• THE TASK: Using the listing below, please print exactly the lines from the one with "C203: 680nF (GND, VBUS) -> 680nF (GND, VA)" through the one with "C201: 22nF (GND, VBUS) -> 22nF (VA, VBUS)". Leave out every picture.

• RECORD EXCERPTS:
►

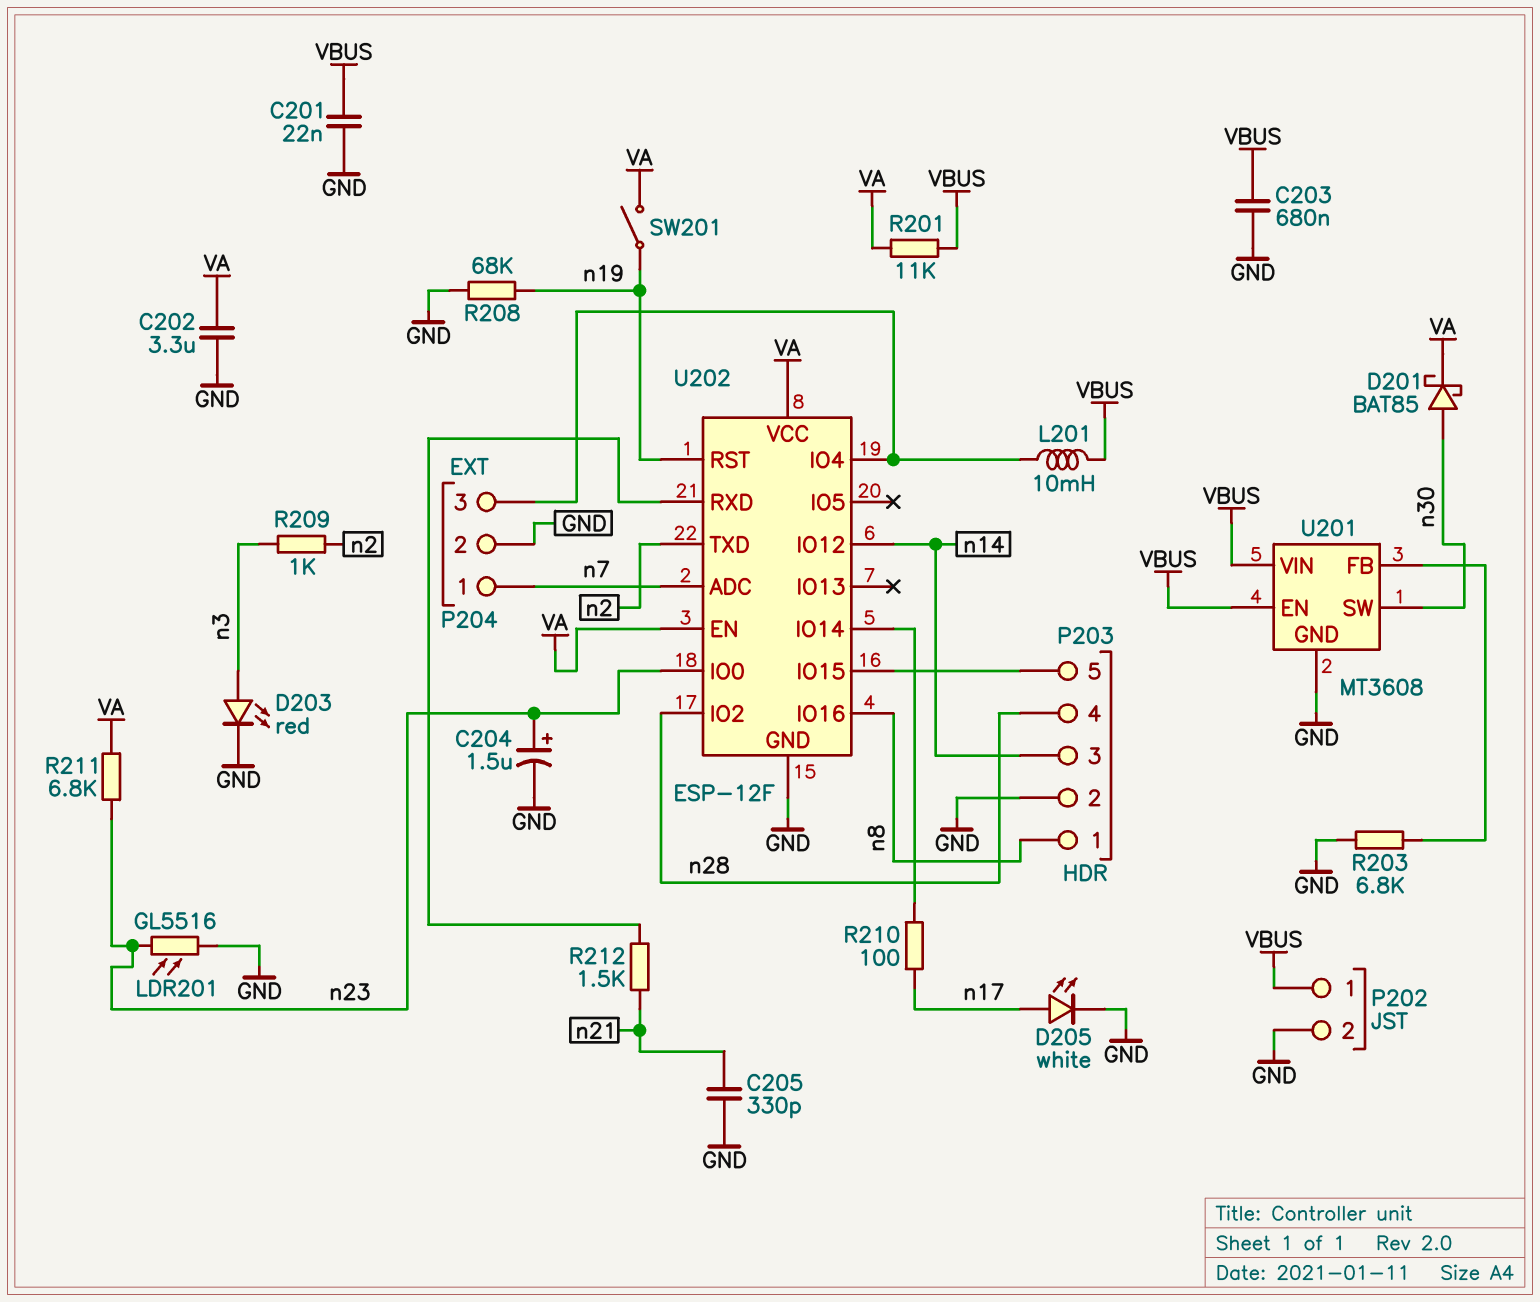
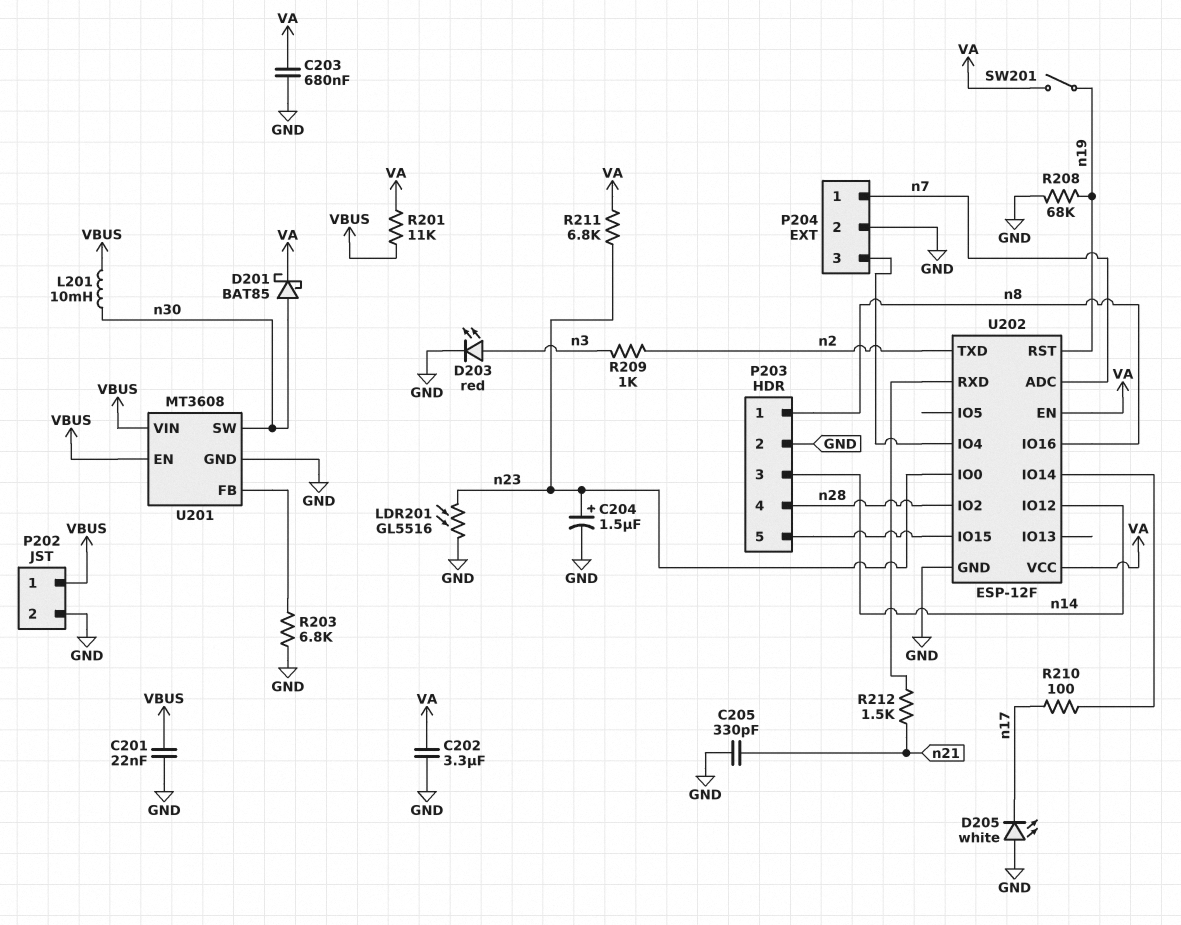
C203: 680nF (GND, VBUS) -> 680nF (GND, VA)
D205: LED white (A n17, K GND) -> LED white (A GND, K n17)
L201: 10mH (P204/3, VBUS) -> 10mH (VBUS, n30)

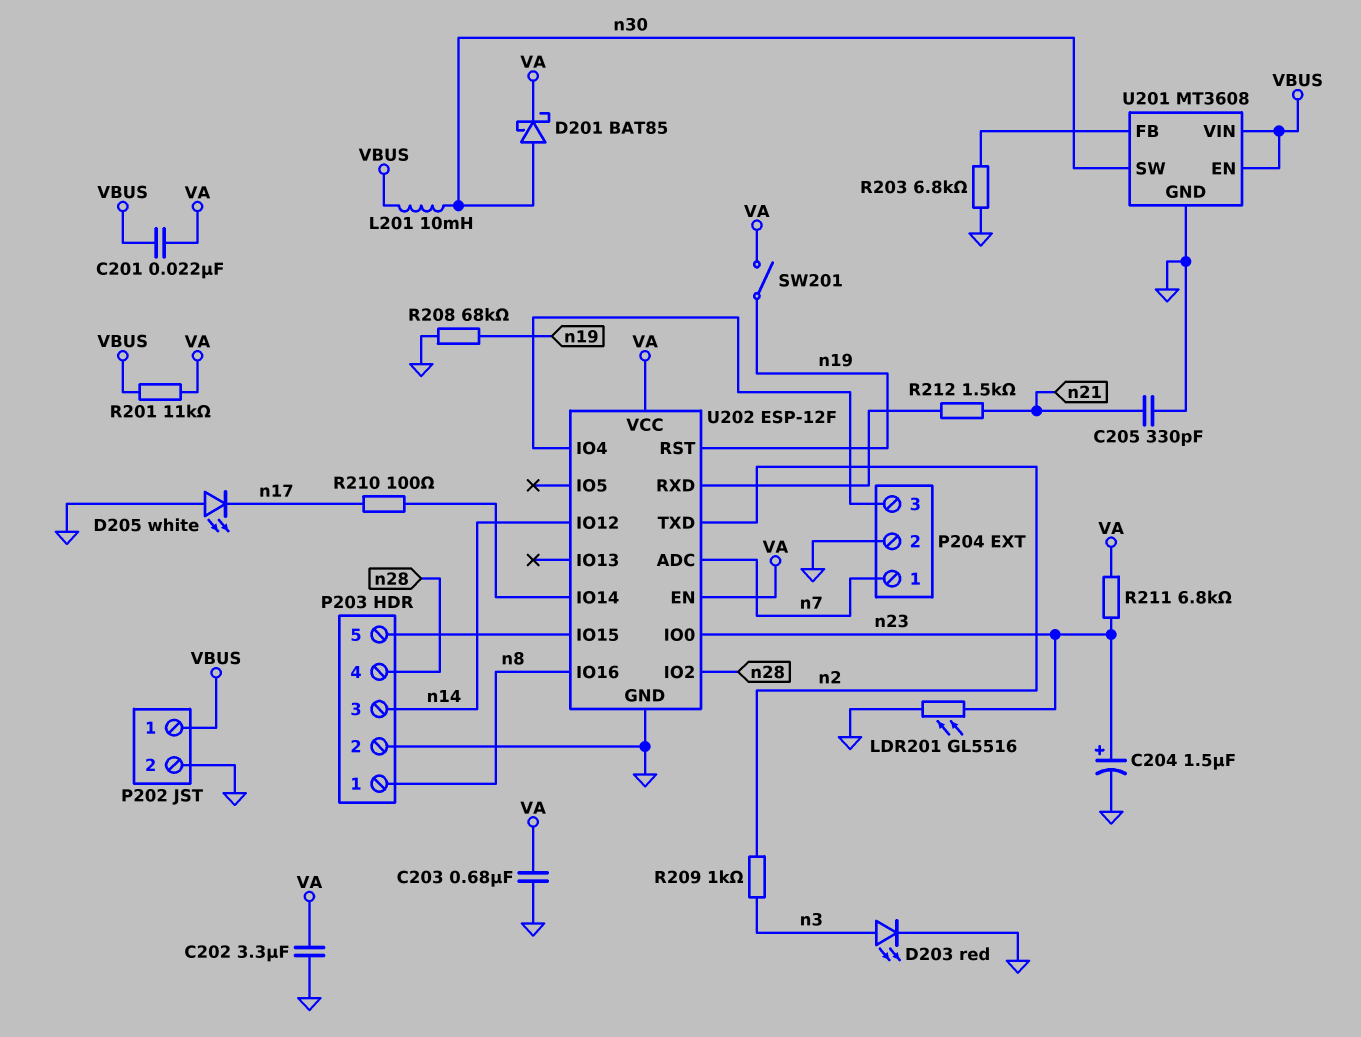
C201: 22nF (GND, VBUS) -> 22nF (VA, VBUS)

◄
►

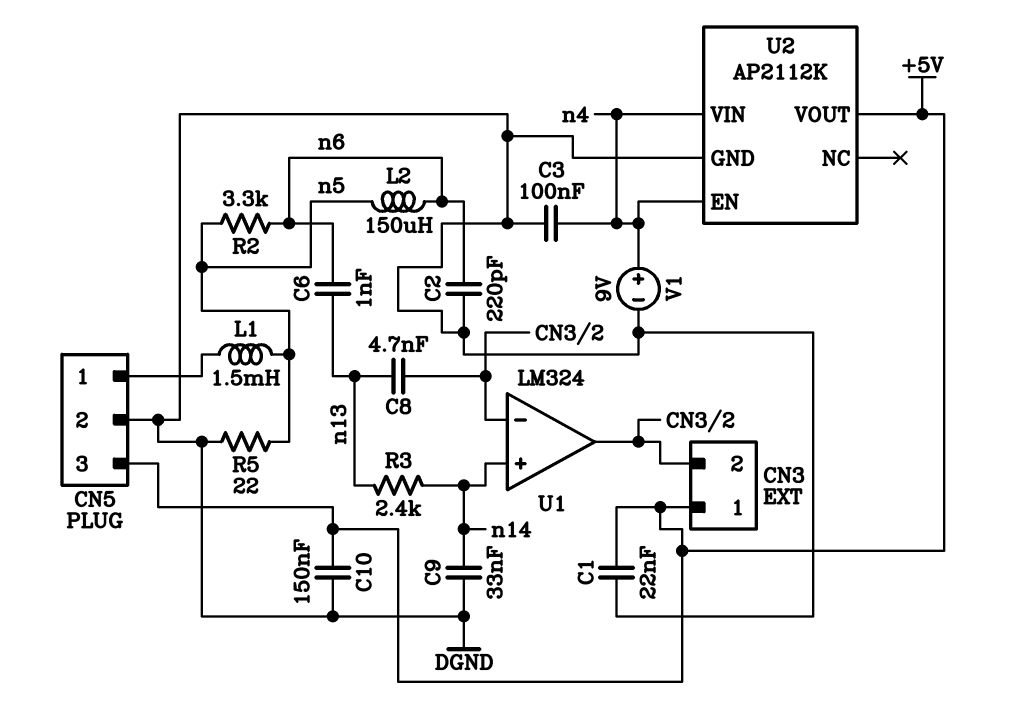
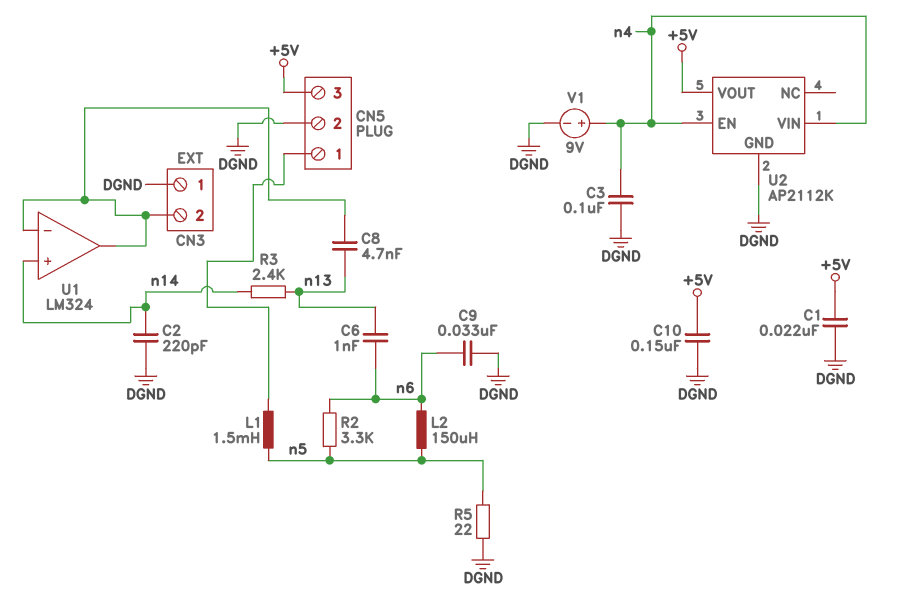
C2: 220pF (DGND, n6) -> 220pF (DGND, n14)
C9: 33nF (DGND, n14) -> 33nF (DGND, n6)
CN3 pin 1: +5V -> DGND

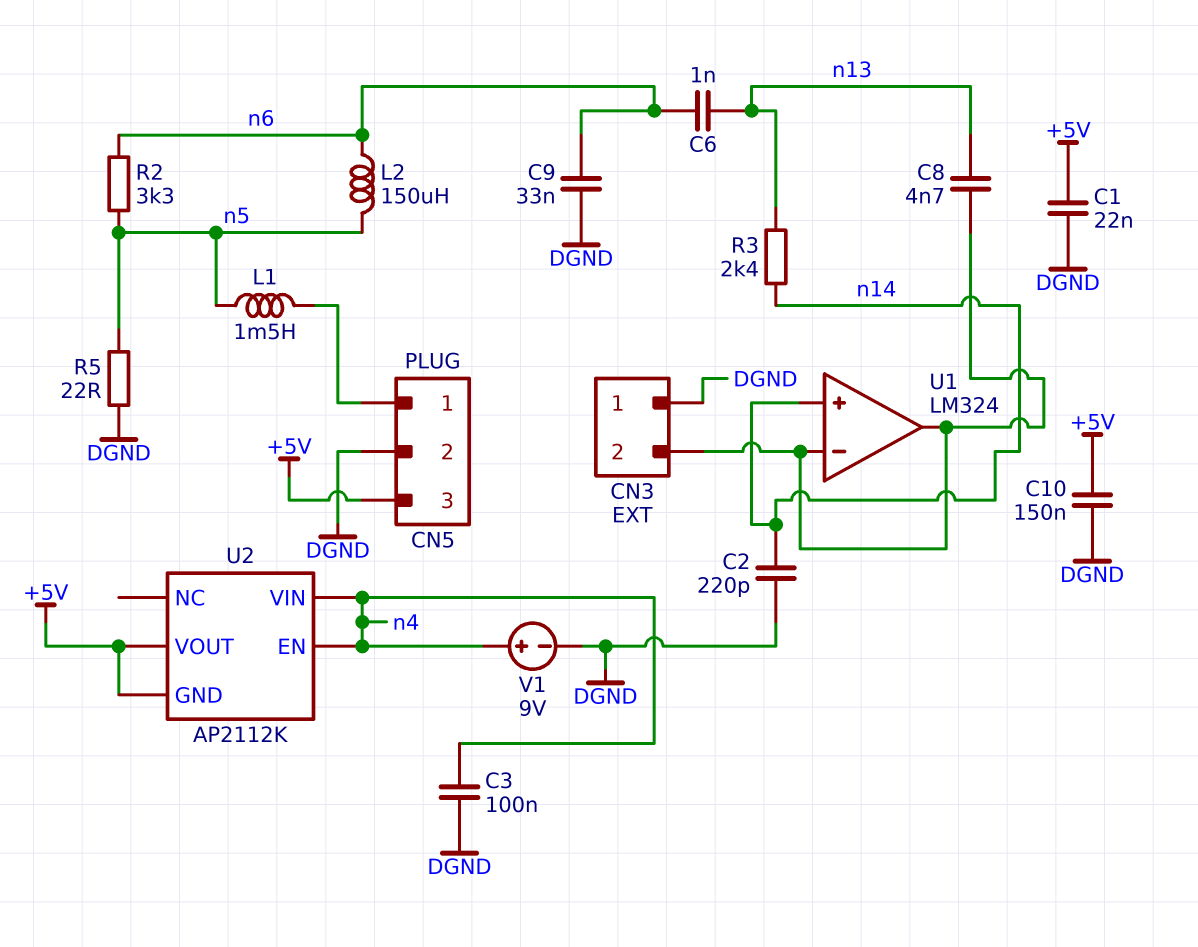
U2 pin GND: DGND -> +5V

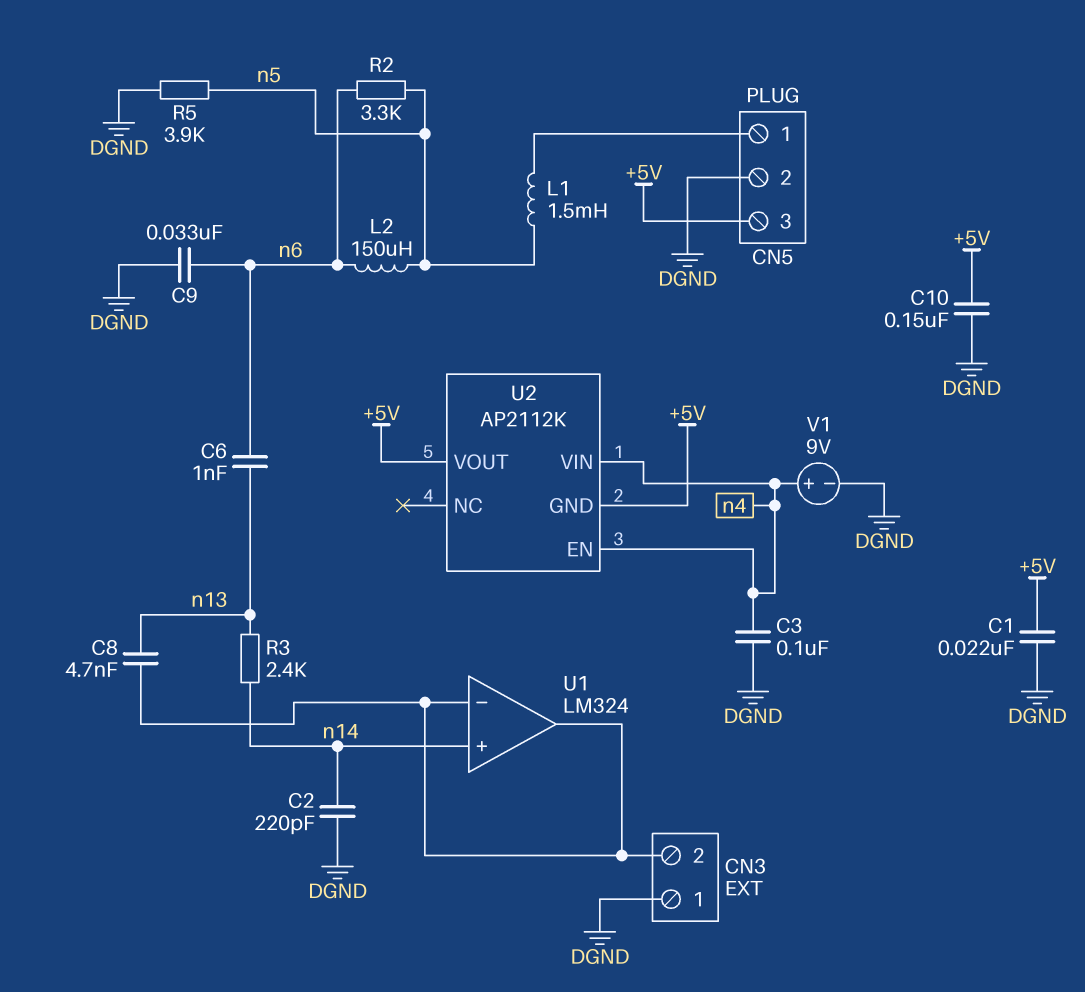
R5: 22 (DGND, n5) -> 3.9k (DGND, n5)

◄

• YOUR SOLUTION:
C203: 680nF (GND, VBUS) -> 680nF (GND, VA)
D205: LED white (A n17, K GND) -> LED white (A GND, K n17)
L201: 10mH (P204/3, VBUS) -> 10mH (VBUS, n30)

C201: 22nF (GND, VBUS) -> 22nF (VA, VBUS)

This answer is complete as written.